● Stored data

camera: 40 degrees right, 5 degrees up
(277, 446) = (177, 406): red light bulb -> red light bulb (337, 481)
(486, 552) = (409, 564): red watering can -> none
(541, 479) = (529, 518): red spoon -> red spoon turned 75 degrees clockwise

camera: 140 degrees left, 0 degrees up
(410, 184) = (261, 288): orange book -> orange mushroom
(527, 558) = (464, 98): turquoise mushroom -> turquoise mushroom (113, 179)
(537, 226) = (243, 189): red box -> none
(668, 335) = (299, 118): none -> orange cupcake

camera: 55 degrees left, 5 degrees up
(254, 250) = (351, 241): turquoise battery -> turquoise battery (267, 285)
* * *
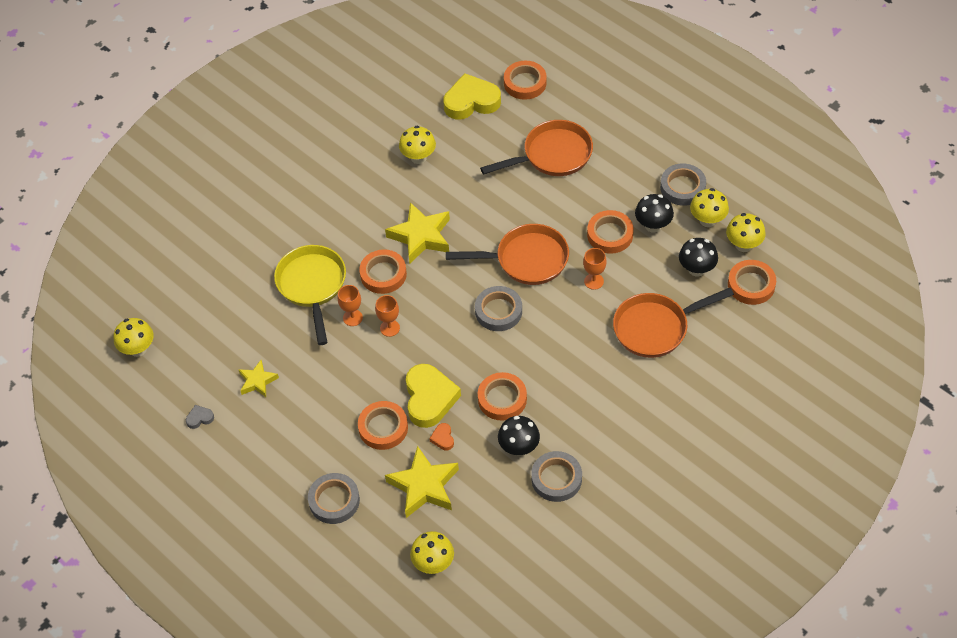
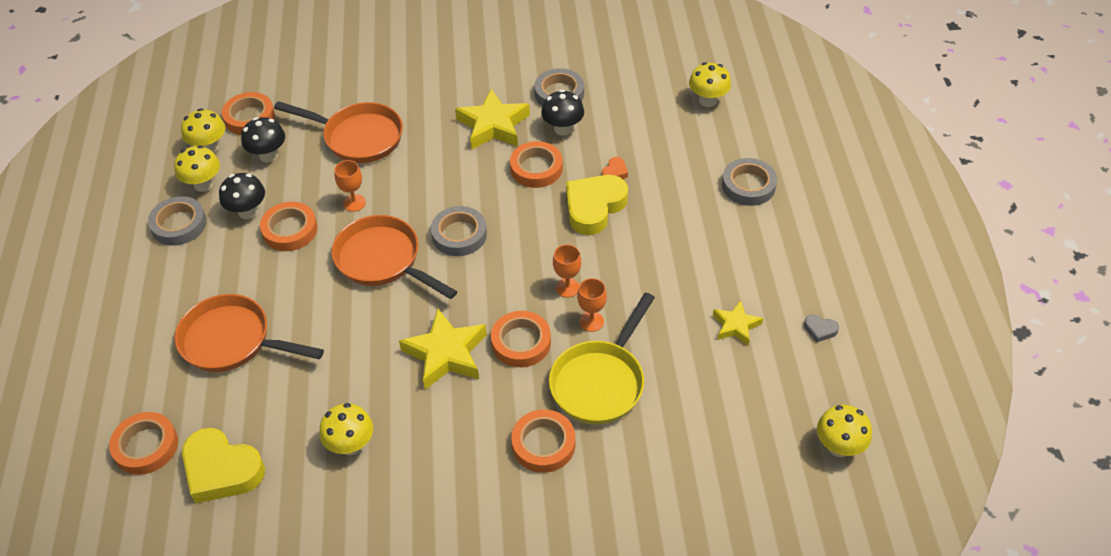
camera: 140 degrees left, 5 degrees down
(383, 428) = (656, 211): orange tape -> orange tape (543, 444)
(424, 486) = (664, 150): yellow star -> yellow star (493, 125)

● Task brief
In the entries above, restate word for word the lines between the one holding "(486, 552) = (409, 564): red" and the one holding "camera: 55 degrees left, 5 degrees up", inclusive, and nothing besides.

● Exercise response
(486, 552) = (409, 564): red watering can -> none
(541, 479) = (529, 518): red spoon -> red spoon turned 75 degrees clockwise

camera: 140 degrees left, 0 degrees up
(410, 184) = (261, 288): orange book -> orange mushroom
(527, 558) = (464, 98): turquoise mushroom -> turquoise mushroom (113, 179)
(537, 226) = (243, 189): red box -> none
(668, 335) = (299, 118): none -> orange cupcake

camera: 55 degrees left, 5 degrees up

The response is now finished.